## Work required
The answer should be each line from the entries below that has the word "board" in it.

---------- Source data

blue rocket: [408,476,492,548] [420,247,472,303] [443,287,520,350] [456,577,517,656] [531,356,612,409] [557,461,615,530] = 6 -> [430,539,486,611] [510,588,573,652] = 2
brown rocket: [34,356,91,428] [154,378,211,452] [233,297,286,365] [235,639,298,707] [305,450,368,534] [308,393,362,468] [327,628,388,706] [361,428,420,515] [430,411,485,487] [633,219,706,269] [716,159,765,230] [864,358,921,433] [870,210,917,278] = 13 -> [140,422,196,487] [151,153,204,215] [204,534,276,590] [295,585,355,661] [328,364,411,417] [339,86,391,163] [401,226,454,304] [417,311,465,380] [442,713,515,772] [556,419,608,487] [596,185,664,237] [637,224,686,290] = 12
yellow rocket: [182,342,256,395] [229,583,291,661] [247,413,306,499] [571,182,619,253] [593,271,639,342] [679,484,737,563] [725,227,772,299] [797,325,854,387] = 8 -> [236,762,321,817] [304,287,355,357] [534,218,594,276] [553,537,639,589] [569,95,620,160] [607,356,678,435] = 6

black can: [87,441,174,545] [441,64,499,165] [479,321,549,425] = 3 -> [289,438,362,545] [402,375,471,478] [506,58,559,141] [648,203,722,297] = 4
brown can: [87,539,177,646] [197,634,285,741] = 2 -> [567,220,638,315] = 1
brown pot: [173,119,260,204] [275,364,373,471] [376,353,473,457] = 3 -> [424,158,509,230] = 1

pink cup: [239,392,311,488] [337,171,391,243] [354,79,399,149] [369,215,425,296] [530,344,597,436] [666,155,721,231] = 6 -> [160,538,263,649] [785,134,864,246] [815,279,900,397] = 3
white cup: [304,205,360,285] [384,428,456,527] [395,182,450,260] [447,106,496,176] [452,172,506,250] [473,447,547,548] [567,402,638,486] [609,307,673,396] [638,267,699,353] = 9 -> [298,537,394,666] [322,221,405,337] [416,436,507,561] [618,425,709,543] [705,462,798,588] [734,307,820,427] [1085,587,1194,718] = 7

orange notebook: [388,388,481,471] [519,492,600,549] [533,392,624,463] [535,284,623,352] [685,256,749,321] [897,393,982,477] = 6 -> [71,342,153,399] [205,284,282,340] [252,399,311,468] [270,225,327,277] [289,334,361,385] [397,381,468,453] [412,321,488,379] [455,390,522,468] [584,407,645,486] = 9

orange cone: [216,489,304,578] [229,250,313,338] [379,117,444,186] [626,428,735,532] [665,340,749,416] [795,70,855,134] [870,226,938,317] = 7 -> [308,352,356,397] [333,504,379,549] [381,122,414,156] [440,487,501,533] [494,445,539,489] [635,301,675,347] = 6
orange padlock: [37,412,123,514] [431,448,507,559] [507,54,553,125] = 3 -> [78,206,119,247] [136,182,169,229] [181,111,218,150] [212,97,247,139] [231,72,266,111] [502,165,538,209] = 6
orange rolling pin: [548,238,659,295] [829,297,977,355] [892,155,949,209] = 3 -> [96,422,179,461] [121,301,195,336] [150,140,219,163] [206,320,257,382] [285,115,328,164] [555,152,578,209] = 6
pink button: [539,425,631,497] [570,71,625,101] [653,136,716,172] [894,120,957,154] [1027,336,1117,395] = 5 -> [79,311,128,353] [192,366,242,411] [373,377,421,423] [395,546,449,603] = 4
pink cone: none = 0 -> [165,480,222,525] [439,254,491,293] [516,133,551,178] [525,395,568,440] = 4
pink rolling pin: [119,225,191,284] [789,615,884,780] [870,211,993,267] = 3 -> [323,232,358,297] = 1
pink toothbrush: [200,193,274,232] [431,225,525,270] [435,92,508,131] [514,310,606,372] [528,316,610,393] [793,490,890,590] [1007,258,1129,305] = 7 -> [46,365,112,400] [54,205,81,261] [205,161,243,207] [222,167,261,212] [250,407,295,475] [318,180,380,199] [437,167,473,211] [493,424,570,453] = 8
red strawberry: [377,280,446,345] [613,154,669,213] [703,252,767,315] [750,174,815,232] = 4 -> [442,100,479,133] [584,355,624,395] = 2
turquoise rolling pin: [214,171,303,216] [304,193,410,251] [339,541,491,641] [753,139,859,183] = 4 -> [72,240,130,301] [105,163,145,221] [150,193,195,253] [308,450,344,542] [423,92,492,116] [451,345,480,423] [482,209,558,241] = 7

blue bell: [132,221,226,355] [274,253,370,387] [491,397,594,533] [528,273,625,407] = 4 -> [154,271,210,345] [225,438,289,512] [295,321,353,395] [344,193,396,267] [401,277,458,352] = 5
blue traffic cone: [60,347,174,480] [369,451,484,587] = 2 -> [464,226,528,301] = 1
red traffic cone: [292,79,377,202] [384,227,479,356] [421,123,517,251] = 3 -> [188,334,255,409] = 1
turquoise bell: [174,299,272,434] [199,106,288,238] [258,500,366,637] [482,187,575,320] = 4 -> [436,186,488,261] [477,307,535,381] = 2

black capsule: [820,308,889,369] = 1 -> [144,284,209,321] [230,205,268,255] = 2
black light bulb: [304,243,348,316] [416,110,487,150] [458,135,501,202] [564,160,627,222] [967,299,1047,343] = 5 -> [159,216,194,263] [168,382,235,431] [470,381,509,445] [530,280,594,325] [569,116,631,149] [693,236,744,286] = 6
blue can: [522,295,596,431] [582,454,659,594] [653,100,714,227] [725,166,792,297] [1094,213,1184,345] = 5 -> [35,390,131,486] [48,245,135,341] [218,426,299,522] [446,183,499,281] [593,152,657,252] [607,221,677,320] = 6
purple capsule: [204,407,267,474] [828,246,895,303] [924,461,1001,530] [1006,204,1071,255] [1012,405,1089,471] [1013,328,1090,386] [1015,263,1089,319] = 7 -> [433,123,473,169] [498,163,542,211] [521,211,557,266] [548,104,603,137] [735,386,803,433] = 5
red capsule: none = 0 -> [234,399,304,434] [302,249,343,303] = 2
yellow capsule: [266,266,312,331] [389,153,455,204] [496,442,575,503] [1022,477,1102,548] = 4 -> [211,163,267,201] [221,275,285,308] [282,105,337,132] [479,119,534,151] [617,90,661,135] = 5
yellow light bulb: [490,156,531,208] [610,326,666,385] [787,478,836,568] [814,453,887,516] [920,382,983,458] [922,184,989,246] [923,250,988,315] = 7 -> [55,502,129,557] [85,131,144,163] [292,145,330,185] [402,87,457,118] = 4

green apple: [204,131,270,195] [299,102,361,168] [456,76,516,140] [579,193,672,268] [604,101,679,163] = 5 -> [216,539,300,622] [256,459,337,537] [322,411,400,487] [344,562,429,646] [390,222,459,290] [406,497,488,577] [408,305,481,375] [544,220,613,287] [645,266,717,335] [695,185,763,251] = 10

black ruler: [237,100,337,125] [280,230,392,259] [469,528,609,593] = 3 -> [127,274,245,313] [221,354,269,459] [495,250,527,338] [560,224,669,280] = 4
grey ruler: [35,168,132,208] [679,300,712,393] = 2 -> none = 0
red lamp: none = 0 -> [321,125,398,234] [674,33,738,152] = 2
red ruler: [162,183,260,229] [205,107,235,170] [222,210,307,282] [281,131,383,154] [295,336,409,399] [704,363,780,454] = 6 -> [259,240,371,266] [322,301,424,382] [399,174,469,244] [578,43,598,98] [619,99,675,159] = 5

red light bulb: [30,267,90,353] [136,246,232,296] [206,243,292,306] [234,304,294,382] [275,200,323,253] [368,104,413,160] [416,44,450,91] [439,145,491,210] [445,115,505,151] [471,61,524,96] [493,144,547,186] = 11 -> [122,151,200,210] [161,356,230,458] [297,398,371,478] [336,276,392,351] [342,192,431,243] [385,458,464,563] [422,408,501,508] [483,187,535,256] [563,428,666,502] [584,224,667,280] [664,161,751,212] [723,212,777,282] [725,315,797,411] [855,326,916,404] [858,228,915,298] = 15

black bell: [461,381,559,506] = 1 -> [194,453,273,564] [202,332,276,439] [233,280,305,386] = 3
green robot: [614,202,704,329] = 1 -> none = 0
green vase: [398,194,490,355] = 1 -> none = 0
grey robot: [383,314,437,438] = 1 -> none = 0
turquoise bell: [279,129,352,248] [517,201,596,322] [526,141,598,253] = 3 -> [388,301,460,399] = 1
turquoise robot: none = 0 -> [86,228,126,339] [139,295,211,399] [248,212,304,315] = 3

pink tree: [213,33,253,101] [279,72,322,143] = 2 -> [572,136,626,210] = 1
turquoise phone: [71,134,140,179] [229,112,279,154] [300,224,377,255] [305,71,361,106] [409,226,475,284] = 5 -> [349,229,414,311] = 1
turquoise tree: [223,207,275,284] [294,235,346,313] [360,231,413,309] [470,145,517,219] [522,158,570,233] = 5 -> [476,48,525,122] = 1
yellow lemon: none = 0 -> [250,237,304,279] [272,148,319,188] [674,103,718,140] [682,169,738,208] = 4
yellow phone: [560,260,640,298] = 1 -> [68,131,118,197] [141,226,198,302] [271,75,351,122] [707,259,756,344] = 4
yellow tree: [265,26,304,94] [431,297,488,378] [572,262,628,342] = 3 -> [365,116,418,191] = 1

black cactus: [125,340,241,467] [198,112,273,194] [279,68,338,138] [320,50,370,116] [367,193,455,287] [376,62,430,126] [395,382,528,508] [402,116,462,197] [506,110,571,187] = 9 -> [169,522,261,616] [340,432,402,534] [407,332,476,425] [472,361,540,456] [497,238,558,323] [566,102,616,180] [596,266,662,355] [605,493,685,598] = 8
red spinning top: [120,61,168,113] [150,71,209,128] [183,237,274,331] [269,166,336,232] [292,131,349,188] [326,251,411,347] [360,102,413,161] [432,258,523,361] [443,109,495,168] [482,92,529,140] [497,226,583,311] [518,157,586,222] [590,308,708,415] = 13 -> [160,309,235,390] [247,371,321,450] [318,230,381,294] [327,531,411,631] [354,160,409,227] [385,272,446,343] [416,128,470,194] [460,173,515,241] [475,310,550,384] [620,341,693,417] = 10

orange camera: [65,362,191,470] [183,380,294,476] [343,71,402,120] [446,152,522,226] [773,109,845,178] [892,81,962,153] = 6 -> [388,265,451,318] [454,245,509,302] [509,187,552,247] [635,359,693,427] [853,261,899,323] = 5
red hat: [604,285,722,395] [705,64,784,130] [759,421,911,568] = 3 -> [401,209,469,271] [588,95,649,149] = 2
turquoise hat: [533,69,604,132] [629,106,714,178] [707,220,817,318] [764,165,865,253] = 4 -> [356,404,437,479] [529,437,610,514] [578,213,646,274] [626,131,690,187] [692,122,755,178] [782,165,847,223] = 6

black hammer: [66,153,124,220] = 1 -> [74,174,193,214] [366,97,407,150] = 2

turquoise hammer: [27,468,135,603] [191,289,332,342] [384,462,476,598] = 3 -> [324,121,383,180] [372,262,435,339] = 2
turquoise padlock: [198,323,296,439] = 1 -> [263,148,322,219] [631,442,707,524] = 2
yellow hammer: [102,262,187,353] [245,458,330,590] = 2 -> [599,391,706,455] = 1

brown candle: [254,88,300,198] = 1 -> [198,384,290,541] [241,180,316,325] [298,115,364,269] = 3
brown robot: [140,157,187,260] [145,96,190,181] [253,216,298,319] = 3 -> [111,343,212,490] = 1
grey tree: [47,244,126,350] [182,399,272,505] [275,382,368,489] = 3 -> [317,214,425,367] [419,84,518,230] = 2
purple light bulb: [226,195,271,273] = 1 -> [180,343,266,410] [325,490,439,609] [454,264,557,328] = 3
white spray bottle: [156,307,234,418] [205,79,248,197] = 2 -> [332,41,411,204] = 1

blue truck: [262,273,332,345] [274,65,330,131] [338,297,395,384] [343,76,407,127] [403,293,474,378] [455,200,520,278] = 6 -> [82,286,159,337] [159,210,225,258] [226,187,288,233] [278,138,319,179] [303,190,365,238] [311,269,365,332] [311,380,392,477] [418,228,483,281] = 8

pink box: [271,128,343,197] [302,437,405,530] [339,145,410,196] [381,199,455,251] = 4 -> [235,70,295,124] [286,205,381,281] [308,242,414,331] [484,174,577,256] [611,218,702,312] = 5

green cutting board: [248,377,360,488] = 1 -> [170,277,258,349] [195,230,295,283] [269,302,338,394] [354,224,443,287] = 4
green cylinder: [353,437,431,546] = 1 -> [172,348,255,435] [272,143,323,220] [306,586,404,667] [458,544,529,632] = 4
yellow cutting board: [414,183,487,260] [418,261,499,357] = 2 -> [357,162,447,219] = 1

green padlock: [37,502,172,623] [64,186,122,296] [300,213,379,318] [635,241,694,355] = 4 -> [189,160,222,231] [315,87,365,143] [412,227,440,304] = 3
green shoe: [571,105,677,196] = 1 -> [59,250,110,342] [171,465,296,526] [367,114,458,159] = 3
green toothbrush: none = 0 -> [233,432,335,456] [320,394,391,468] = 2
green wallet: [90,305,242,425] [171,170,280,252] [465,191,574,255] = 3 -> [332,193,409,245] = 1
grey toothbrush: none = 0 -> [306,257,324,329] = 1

--------------------

## Answer to this task
green cutting board: [248,377,360,488] = 1 -> [170,277,258,349] [195,230,295,283] [269,302,338,394] [354,224,443,287] = 4
yellow cutting board: [414,183,487,260] [418,261,499,357] = 2 -> [357,162,447,219] = 1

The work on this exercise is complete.